• _The task_
Repeat only the stretch of lines below that runs from the line with "C1: 33uF (N_4, N_14) -> none" through the line with "D2: diode 1N4007", unaltered.

□ □ □ □ □ □ □

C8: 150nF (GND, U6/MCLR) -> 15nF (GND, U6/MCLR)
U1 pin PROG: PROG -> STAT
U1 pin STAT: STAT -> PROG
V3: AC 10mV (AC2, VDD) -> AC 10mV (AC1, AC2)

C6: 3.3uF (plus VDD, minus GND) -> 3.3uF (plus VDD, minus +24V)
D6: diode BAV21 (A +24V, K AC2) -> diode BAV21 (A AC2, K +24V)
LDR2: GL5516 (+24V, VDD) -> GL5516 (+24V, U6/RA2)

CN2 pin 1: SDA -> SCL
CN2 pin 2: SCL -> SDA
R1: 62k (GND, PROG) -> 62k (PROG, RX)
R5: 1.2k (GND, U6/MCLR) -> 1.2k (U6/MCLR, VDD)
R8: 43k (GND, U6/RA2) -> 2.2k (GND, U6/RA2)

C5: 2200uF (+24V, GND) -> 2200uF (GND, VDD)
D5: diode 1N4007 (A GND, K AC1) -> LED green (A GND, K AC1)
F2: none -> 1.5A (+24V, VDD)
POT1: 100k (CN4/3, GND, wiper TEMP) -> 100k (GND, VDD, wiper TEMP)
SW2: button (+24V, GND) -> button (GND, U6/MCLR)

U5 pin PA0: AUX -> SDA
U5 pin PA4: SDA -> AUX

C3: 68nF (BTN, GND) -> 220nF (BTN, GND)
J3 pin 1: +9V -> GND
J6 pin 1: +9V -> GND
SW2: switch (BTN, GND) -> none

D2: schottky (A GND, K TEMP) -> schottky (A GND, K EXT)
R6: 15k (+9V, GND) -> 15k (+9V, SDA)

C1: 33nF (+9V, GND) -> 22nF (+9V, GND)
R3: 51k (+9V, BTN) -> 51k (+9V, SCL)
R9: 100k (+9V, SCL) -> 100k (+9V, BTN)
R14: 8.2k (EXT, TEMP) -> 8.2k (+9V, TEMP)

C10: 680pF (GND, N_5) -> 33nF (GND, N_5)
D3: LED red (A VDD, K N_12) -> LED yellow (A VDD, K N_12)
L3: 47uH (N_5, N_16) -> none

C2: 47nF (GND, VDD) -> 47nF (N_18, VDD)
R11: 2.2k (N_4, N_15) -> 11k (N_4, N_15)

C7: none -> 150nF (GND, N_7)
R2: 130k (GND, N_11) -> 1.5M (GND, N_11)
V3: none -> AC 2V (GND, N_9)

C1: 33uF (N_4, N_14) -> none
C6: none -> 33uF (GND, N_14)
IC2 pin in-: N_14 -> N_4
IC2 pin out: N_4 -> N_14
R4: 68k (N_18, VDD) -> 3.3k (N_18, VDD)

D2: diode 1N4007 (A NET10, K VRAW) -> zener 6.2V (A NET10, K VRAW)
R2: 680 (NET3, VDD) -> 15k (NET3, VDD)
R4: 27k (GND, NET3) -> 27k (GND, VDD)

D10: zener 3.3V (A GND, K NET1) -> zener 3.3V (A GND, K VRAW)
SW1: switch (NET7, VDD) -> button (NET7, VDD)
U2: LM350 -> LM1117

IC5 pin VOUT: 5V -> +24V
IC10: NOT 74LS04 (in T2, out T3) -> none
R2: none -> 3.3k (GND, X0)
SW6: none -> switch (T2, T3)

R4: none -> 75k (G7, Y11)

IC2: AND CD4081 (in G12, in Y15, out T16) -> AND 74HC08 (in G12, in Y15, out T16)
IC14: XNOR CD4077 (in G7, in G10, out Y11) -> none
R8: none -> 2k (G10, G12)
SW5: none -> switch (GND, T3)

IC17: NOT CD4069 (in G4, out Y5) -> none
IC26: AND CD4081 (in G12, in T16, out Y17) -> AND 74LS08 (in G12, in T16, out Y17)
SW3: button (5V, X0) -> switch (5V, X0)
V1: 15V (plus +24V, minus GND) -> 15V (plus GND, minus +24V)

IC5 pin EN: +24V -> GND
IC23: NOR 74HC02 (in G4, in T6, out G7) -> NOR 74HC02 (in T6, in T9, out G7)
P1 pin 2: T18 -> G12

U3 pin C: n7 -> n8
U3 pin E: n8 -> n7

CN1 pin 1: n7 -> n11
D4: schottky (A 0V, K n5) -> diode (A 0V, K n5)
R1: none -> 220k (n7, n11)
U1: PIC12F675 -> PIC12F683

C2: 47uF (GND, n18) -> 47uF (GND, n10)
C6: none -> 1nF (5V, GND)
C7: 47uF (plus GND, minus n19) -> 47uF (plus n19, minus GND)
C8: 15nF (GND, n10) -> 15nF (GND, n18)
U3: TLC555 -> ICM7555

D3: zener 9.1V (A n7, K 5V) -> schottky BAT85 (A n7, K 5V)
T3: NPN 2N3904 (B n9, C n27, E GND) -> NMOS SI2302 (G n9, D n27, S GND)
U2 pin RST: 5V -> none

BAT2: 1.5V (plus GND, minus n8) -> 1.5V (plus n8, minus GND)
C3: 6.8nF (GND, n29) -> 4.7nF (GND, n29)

□ □ □ □ □ □ □

• _Written response_
C1: 33uF (N_4, N_14) -> none
C6: none -> 33uF (GND, N_14)
IC2 pin in-: N_14 -> N_4
IC2 pin out: N_4 -> N_14
R4: 68k (N_18, VDD) -> 3.3k (N_18, VDD)

D2: diode 1N4007 (A NET10, K VRAW) -> zener 6.2V (A NET10, K VRAW)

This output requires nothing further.